▶ **What to work on**
Lift out, unaltered, the lines of the material below between the line holding "orange flashlight: 8 -> 7" and the line holding "turquoise flashlight: 0 -> 2", counting both.

--- Data to process ---

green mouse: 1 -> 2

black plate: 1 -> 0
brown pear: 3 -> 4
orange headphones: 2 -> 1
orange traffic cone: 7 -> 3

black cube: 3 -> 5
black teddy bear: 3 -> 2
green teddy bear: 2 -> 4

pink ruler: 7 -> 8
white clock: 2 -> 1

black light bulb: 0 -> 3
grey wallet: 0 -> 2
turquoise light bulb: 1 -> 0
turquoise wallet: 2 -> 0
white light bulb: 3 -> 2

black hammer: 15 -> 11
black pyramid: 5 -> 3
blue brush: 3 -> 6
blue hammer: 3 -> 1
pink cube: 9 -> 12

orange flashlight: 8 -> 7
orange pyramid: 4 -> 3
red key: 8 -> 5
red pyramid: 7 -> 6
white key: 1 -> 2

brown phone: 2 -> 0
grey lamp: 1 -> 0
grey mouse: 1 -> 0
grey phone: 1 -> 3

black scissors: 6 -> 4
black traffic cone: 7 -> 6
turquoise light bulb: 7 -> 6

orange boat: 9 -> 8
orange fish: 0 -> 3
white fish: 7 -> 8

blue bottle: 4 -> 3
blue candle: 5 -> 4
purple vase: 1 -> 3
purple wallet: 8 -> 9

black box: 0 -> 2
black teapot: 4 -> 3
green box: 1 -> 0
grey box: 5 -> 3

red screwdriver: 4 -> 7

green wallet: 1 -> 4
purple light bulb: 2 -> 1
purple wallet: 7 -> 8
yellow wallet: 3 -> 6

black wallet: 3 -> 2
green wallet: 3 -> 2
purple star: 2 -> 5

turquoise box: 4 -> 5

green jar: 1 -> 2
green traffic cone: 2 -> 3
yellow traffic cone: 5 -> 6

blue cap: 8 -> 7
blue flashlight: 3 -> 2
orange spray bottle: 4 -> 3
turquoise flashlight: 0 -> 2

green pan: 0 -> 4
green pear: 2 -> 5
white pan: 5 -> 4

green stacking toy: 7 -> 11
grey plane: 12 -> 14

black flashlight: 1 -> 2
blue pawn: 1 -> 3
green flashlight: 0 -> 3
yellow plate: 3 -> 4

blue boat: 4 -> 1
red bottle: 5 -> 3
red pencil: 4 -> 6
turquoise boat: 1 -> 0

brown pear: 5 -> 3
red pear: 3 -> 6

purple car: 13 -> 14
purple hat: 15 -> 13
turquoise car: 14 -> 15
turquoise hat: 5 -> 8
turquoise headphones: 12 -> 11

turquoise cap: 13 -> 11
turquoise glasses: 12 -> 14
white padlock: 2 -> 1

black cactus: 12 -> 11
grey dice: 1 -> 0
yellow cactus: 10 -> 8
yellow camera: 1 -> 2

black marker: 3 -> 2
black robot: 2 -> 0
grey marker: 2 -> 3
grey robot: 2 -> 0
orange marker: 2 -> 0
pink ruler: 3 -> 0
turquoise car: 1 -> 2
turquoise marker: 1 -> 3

---

▶ **Response for this exercise**
orange flashlight: 8 -> 7
orange pyramid: 4 -> 3
red key: 8 -> 5
red pyramid: 7 -> 6
white key: 1 -> 2

brown phone: 2 -> 0
grey lamp: 1 -> 0
grey mouse: 1 -> 0
grey phone: 1 -> 3

black scissors: 6 -> 4
black traffic cone: 7 -> 6
turquoise light bulb: 7 -> 6

orange boat: 9 -> 8
orange fish: 0 -> 3
white fish: 7 -> 8

blue bottle: 4 -> 3
blue candle: 5 -> 4
purple vase: 1 -> 3
purple wallet: 8 -> 9

black box: 0 -> 2
black teapot: 4 -> 3
green box: 1 -> 0
grey box: 5 -> 3

red screwdriver: 4 -> 7

green wallet: 1 -> 4
purple light bulb: 2 -> 1
purple wallet: 7 -> 8
yellow wallet: 3 -> 6

black wallet: 3 -> 2
green wallet: 3 -> 2
purple star: 2 -> 5

turquoise box: 4 -> 5

green jar: 1 -> 2
green traffic cone: 2 -> 3
yellow traffic cone: 5 -> 6

blue cap: 8 -> 7
blue flashlight: 3 -> 2
orange spray bottle: 4 -> 3
turquoise flashlight: 0 -> 2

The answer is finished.